Problem description> Restate the records below word for word.
● ● ● ● ● ● ●
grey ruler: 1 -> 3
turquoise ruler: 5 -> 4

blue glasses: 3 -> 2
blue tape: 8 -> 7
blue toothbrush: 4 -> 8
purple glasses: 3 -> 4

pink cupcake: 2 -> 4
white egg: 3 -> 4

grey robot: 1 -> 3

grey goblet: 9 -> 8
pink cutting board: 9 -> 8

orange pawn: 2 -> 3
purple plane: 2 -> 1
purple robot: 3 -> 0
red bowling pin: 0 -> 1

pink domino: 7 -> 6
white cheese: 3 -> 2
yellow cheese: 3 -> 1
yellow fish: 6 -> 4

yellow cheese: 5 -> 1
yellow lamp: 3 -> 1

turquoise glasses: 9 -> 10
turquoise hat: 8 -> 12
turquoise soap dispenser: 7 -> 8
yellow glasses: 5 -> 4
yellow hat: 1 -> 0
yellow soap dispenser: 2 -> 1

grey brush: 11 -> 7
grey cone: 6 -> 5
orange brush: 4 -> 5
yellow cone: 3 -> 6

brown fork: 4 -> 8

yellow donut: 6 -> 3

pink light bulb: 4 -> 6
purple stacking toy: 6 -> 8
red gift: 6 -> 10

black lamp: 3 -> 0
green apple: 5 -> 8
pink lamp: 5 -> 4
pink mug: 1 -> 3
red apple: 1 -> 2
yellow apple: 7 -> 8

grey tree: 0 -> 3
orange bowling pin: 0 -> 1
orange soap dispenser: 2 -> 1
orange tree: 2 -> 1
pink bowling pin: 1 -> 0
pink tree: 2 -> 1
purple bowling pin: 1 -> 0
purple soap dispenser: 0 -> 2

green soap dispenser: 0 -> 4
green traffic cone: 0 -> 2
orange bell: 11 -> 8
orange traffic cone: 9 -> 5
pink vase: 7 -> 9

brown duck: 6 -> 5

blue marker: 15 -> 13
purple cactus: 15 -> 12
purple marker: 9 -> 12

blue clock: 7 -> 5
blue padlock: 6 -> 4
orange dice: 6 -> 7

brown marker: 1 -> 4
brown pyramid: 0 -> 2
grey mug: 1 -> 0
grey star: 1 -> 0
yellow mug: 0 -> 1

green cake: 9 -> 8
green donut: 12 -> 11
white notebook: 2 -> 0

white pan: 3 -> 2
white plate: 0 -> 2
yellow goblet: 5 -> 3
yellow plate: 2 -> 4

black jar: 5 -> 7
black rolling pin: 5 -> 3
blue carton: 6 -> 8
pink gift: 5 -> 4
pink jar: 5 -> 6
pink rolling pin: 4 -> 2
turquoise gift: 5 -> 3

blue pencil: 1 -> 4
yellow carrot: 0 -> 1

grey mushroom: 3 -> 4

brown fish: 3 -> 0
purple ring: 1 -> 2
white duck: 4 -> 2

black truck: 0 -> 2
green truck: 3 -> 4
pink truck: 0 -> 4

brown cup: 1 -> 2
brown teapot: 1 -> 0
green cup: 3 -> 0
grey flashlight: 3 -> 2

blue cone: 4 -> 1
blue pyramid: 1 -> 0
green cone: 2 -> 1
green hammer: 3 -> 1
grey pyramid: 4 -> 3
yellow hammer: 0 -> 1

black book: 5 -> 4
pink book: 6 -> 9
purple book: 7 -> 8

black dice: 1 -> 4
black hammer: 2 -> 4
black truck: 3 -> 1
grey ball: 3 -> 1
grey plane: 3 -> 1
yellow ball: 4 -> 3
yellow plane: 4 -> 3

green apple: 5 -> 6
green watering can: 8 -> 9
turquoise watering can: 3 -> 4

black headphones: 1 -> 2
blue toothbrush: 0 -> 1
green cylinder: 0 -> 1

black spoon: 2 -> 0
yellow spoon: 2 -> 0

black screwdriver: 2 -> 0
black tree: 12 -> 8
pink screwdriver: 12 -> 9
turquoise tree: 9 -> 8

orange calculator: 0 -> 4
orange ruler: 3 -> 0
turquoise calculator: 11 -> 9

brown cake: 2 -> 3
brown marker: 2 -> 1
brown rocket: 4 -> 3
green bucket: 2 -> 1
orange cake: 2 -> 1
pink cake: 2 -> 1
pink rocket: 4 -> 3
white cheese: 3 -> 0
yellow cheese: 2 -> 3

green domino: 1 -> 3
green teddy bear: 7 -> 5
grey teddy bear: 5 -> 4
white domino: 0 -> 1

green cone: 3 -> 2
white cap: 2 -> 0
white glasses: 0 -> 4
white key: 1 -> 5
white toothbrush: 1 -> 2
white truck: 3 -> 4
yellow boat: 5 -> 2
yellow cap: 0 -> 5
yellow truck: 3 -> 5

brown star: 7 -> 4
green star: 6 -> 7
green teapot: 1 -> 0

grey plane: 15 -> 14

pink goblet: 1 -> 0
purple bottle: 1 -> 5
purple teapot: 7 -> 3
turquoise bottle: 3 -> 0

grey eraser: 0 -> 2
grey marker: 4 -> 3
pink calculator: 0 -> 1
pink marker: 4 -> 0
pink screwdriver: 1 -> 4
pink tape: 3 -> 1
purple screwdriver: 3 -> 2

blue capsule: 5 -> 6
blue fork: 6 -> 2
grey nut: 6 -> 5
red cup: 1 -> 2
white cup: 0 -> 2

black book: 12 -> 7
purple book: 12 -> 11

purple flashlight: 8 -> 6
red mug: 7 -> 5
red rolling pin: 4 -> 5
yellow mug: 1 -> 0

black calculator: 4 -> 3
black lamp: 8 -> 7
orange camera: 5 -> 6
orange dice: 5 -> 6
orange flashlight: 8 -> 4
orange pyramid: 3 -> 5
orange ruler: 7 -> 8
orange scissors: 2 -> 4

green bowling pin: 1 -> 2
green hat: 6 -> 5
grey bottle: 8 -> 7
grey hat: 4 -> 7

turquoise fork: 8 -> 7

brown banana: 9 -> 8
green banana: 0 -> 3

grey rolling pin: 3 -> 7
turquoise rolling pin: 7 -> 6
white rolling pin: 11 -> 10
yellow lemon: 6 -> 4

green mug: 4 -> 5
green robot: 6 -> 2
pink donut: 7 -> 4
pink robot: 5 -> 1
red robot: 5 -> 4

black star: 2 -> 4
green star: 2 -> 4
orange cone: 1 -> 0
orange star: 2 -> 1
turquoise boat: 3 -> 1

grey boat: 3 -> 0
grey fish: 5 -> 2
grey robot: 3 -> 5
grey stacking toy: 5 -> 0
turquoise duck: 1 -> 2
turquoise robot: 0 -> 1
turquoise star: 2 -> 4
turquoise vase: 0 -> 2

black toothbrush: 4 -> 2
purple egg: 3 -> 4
● ● ● ● ● ● ●
Problem solution>
grey ruler: 1 -> 3
turquoise ruler: 5 -> 4

blue glasses: 3 -> 2
blue tape: 8 -> 7
blue toothbrush: 4 -> 8
purple glasses: 3 -> 4

pink cupcake: 2 -> 4
white egg: 3 -> 4

grey robot: 1 -> 3

grey goblet: 9 -> 8
pink cutting board: 9 -> 8

orange pawn: 2 -> 3
purple plane: 2 -> 1
purple robot: 3 -> 0
red bowling pin: 0 -> 1

pink domino: 7 -> 6
white cheese: 3 -> 2
yellow cheese: 3 -> 1
yellow fish: 6 -> 4

yellow cheese: 5 -> 1
yellow lamp: 3 -> 1

turquoise glasses: 9 -> 10
turquoise hat: 8 -> 12
turquoise soap dispenser: 7 -> 8
yellow glasses: 5 -> 4
yellow hat: 1 -> 0
yellow soap dispenser: 2 -> 1

grey brush: 11 -> 7
grey cone: 6 -> 5
orange brush: 4 -> 5
yellow cone: 3 -> 6

brown fork: 4 -> 8

yellow donut: 6 -> 3

pink light bulb: 4 -> 6
purple stacking toy: 6 -> 8
red gift: 6 -> 10

black lamp: 3 -> 0
green apple: 5 -> 8
pink lamp: 5 -> 4
pink mug: 1 -> 3
red apple: 1 -> 2
yellow apple: 7 -> 8

grey tree: 0 -> 3
orange bowling pin: 0 -> 1
orange soap dispenser: 2 -> 1
orange tree: 2 -> 1
pink bowling pin: 1 -> 0
pink tree: 2 -> 1
purple bowling pin: 1 -> 0
purple soap dispenser: 0 -> 2

green soap dispenser: 0 -> 4
green traffic cone: 0 -> 2
orange bell: 11 -> 8
orange traffic cone: 9 -> 5
pink vase: 7 -> 9

brown duck: 6 -> 5

blue marker: 15 -> 13
purple cactus: 15 -> 12
purple marker: 9 -> 12

blue clock: 7 -> 5
blue padlock: 6 -> 4
orange dice: 6 -> 7

brown marker: 1 -> 4
brown pyramid: 0 -> 2
grey mug: 1 -> 0
grey star: 1 -> 0
yellow mug: 0 -> 1

green cake: 9 -> 8
green donut: 12 -> 11
white notebook: 2 -> 0

white pan: 3 -> 2
white plate: 0 -> 2
yellow goblet: 5 -> 3
yellow plate: 2 -> 4

black jar: 5 -> 7
black rolling pin: 5 -> 3
blue carton: 6 -> 8
pink gift: 5 -> 4
pink jar: 5 -> 6
pink rolling pin: 4 -> 2
turquoise gift: 5 -> 3

blue pencil: 1 -> 4
yellow carrot: 0 -> 1

grey mushroom: 3 -> 4

brown fish: 3 -> 0
purple ring: 1 -> 2
white duck: 4 -> 2

black truck: 0 -> 2
green truck: 3 -> 4
pink truck: 0 -> 4

brown cup: 1 -> 2
brown teapot: 1 -> 0
green cup: 3 -> 0
grey flashlight: 3 -> 2

blue cone: 4 -> 1
blue pyramid: 1 -> 0
green cone: 2 -> 1
green hammer: 3 -> 1
grey pyramid: 4 -> 3
yellow hammer: 0 -> 1

black book: 5 -> 4
pink book: 6 -> 9
purple book: 7 -> 8

black dice: 1 -> 4
black hammer: 2 -> 4
black truck: 3 -> 1
grey ball: 3 -> 1
grey plane: 3 -> 1
yellow ball: 4 -> 3
yellow plane: 4 -> 3

green apple: 5 -> 6
green watering can: 8 -> 9
turquoise watering can: 3 -> 4

black headphones: 1 -> 2
blue toothbrush: 0 -> 1
green cylinder: 0 -> 1

black spoon: 2 -> 0
yellow spoon: 2 -> 0

black screwdriver: 2 -> 0
black tree: 12 -> 8
pink screwdriver: 12 -> 9
turquoise tree: 9 -> 8

orange calculator: 0 -> 4
orange ruler: 3 -> 0
turquoise calculator: 11 -> 9

brown cake: 2 -> 3
brown marker: 2 -> 1
brown rocket: 4 -> 3
green bucket: 2 -> 1
orange cake: 2 -> 1
pink cake: 2 -> 1
pink rocket: 4 -> 3
white cheese: 3 -> 0
yellow cheese: 2 -> 3

green domino: 1 -> 3
green teddy bear: 7 -> 5
grey teddy bear: 5 -> 4
white domino: 0 -> 1

green cone: 3 -> 2
white cap: 2 -> 0
white glasses: 0 -> 4
white key: 1 -> 5
white toothbrush: 1 -> 2
white truck: 3 -> 4
yellow boat: 5 -> 2
yellow cap: 0 -> 5
yellow truck: 3 -> 5

brown star: 7 -> 4
green star: 6 -> 7
green teapot: 1 -> 0

grey plane: 15 -> 14

pink goblet: 1 -> 0
purple bottle: 1 -> 5
purple teapot: 7 -> 3
turquoise bottle: 3 -> 0

grey eraser: 0 -> 2
grey marker: 4 -> 3
pink calculator: 0 -> 1
pink marker: 4 -> 0
pink screwdriver: 1 -> 4
pink tape: 3 -> 1
purple screwdriver: 3 -> 2

blue capsule: 5 -> 6
blue fork: 6 -> 2
grey nut: 6 -> 5
red cup: 1 -> 2
white cup: 0 -> 2

black book: 12 -> 7
purple book: 12 -> 11

purple flashlight: 8 -> 6
red mug: 7 -> 5
red rolling pin: 4 -> 5
yellow mug: 1 -> 0

black calculator: 4 -> 3
black lamp: 8 -> 7
orange camera: 5 -> 6
orange dice: 5 -> 6
orange flashlight: 8 -> 4
orange pyramid: 3 -> 5
orange ruler: 7 -> 8
orange scissors: 2 -> 4

green bowling pin: 1 -> 2
green hat: 6 -> 5
grey bottle: 8 -> 7
grey hat: 4 -> 7

turquoise fork: 8 -> 7

brown banana: 9 -> 8
green banana: 0 -> 3

grey rolling pin: 3 -> 7
turquoise rolling pin: 7 -> 6
white rolling pin: 11 -> 10
yellow lemon: 6 -> 4

green mug: 4 -> 5
green robot: 6 -> 2
pink donut: 7 -> 4
pink robot: 5 -> 1
red robot: 5 -> 4

black star: 2 -> 4
green star: 2 -> 4
orange cone: 1 -> 0
orange star: 2 -> 1
turquoise boat: 3 -> 1

grey boat: 3 -> 0
grey fish: 5 -> 2
grey robot: 3 -> 5
grey stacking toy: 5 -> 0
turquoise duck: 1 -> 2
turquoise robot: 0 -> 1
turquoise star: 2 -> 4
turquoise vase: 0 -> 2

black toothbrush: 4 -> 2
purple egg: 3 -> 4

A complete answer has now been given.